_Task directions_.
I would like the records restated word for word, without the pictures.

_Entries shown_.
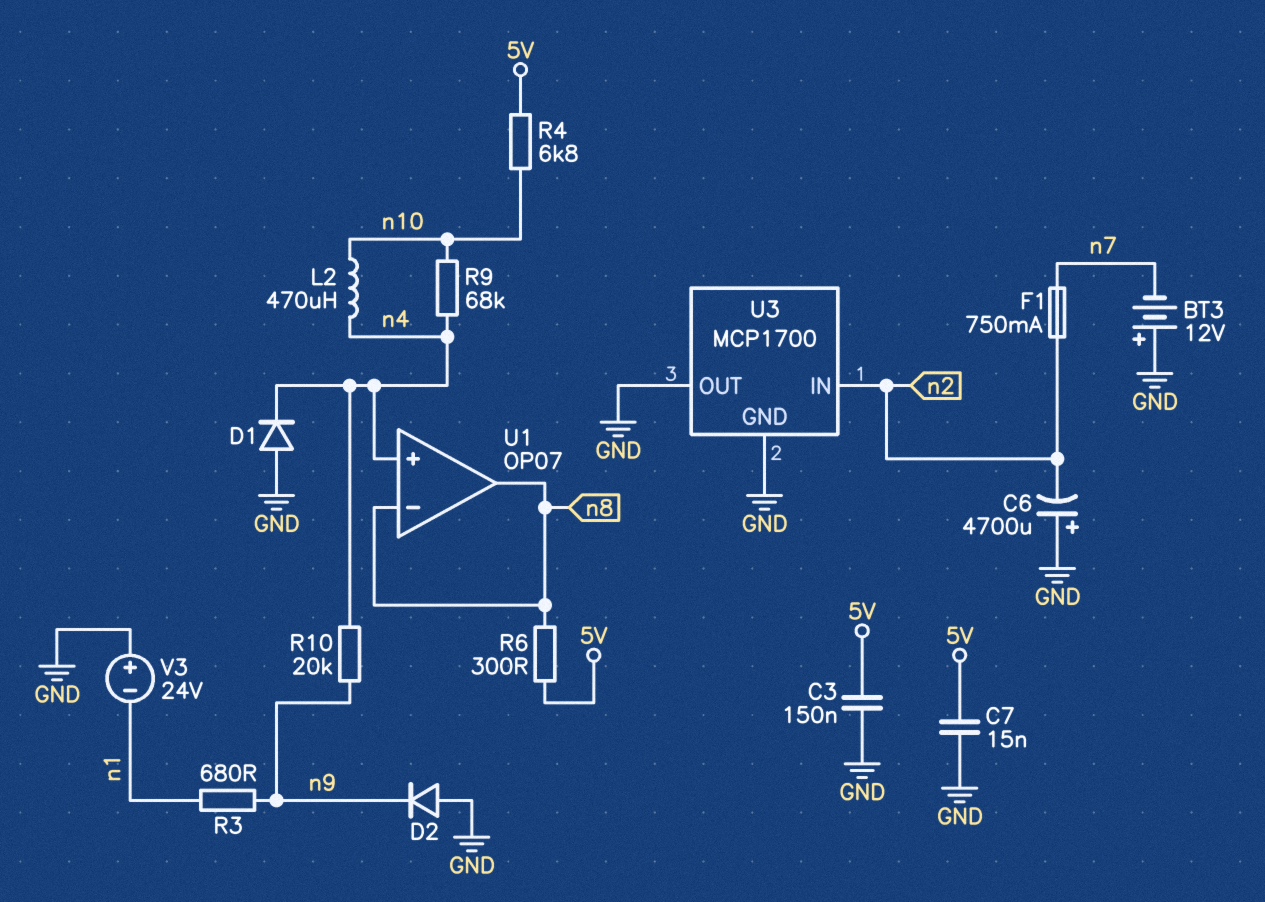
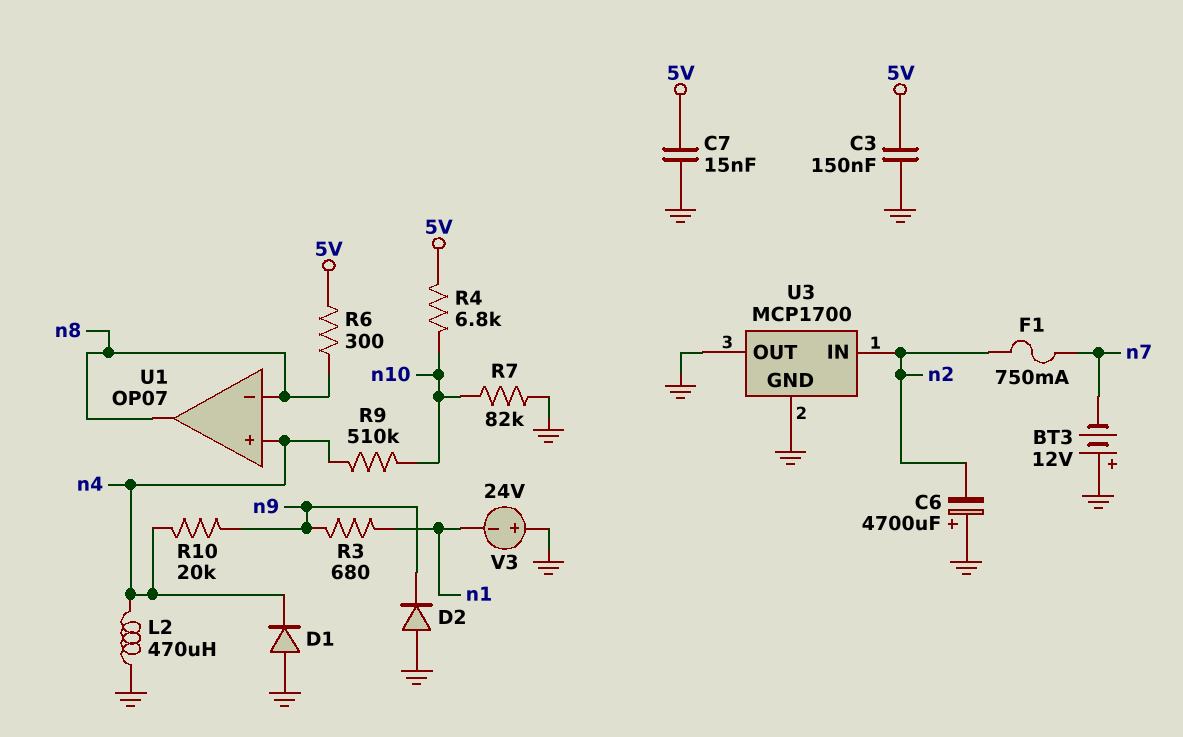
L2: 470uH (n4, n10) -> 470uH (GND, n4)
R7: none -> 82k (GND, n10)
R9: 68k (n4, n10) -> 510k (n4, n10)

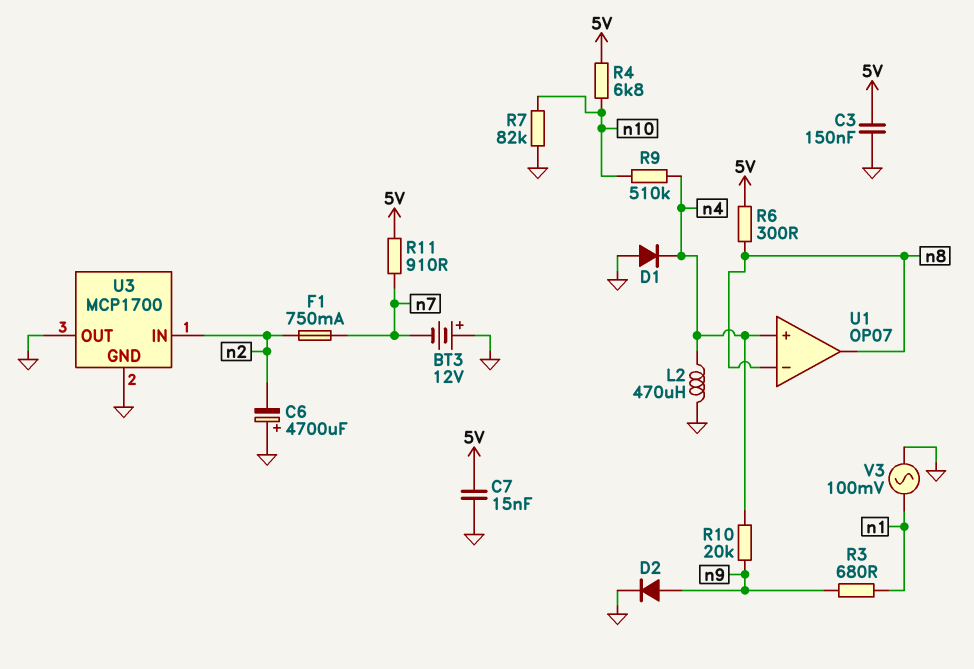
D2: diode (A GND, K n9) -> diode (A n9, K GND)
R11: none -> 910 (5V, n7)
V3: 24V (plus GND, minus n1) -> AC 100mV (GND, n1)

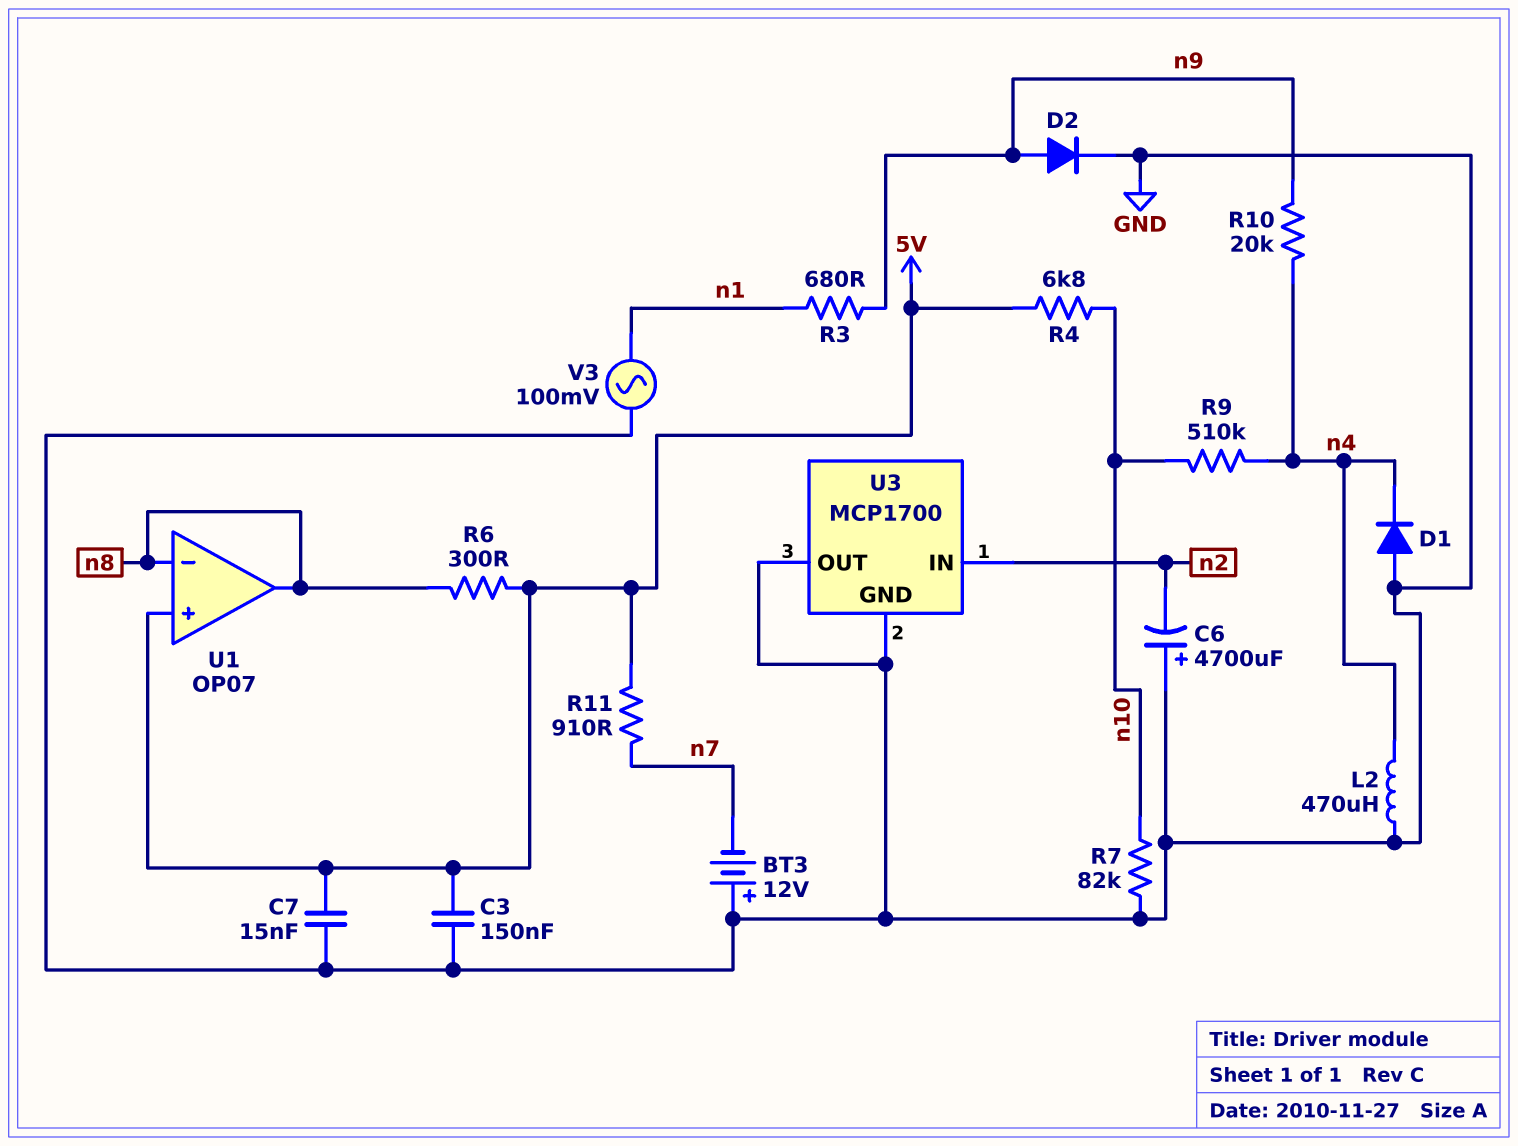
F1: 750mA (n2, n7) -> none
U1 pin in+: n4 -> 5V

_Answer box_.
L2: 470uH (n4, n10) -> 470uH (GND, n4)
R7: none -> 82k (GND, n10)
R9: 68k (n4, n10) -> 510k (n4, n10)

D2: diode (A GND, K n9) -> diode (A n9, K GND)
R11: none -> 910 (5V, n7)
V3: 24V (plus GND, minus n1) -> AC 100mV (GND, n1)

F1: 750mA (n2, n7) -> none
U1 pin in+: n4 -> 5V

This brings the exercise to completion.